Exercise prompt >> Every line below that holds the string "down" must be copied.

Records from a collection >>
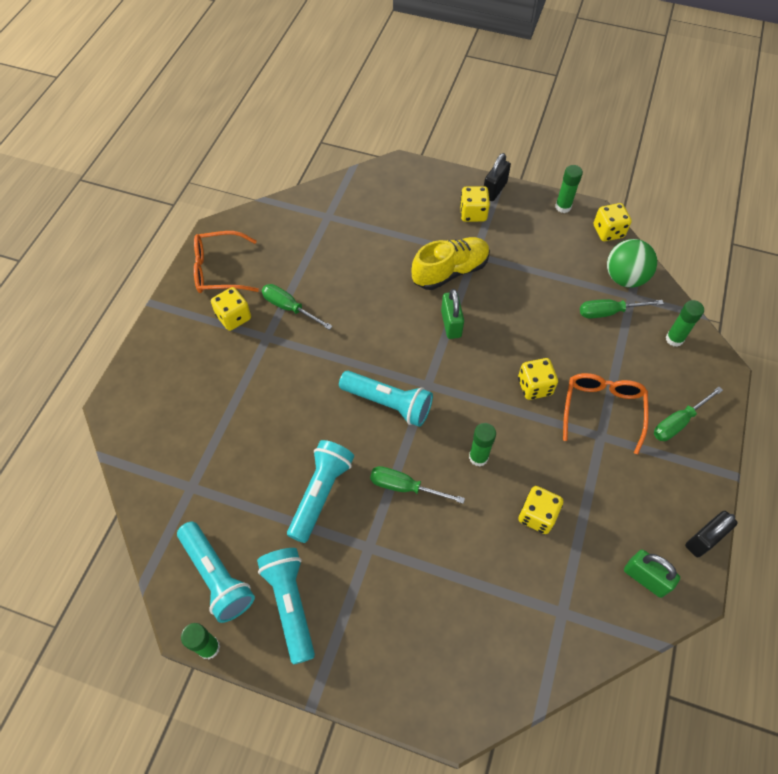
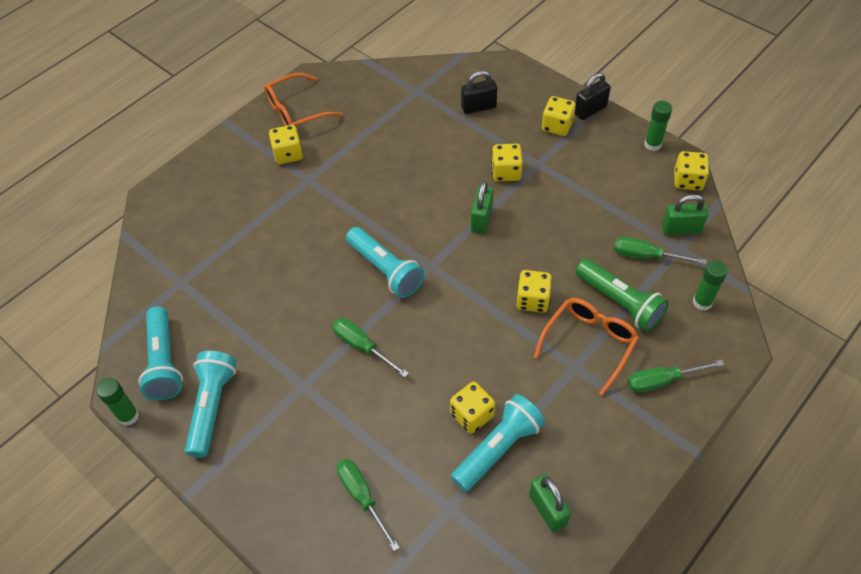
camera: 25 degrees right, 5 degrees down
orange glasses [194,231,259,293] -> orange glasses turned 45 degrees counterclockwise [264,73,343,126]
green screwdriver [262,284,333,330] -> green screwdriver moved to [337,459,400,551]
turquoise flashlight [287,440,354,543] -> turquoise flashlight moved to [451,394,545,492]
yellow shoe [411,237,490,290] -> yellow dice [491,144,523,181]
green glue stick [469,423,496,467] -> none
green ball [607,239,657,287] -> green padlock [662,194,708,235]
black padlock [685,511,737,557] -> black padlock moved to [461,71,497,114]
none -> green flashlight [575,259,669,332]

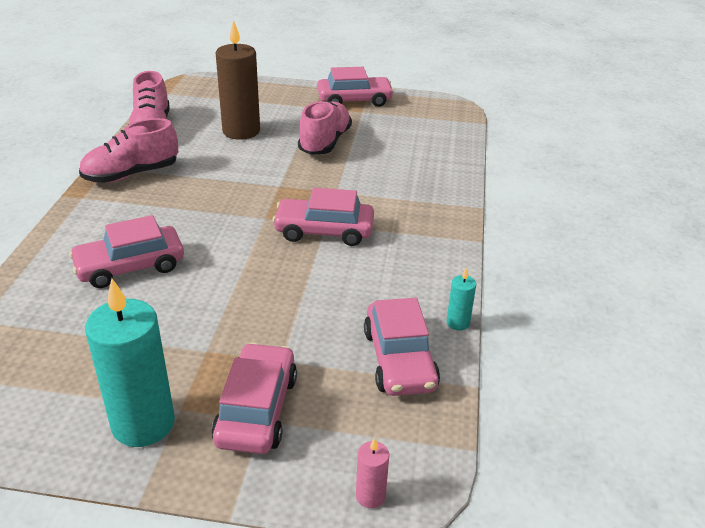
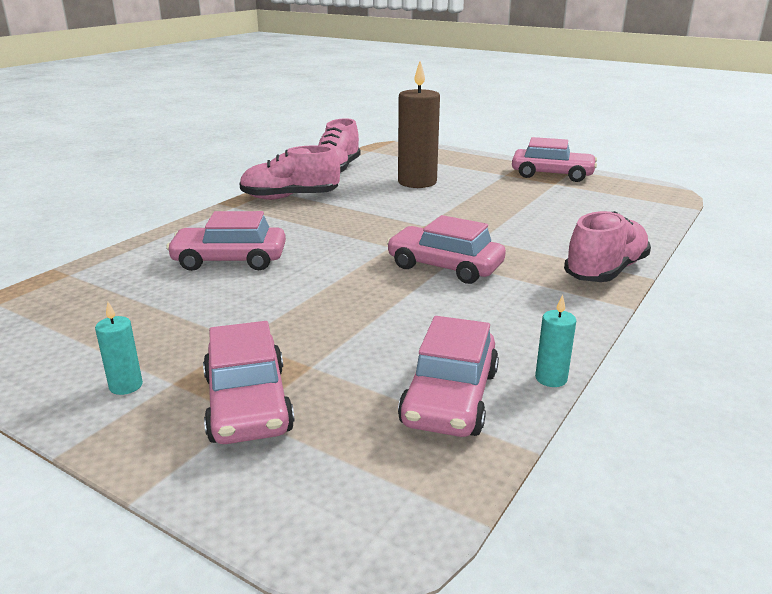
camera: 25 degrees right, 10 degrees down
turquoise candle [85,278,175,447] -> turquoise candle [95,302,143,395], size x0.45
pink car [211,343,297,454] -> pink car turned 135 degrees clockwise [203,321,295,444]
pink shoe [298,101,352,155] -> pink shoe moved to [564,211,651,282]
pink candle [356,438,389,508] -> none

Written response >>
camera: 25 degrees right, 5 degrees down
camera: 25 degrees right, 10 degrees down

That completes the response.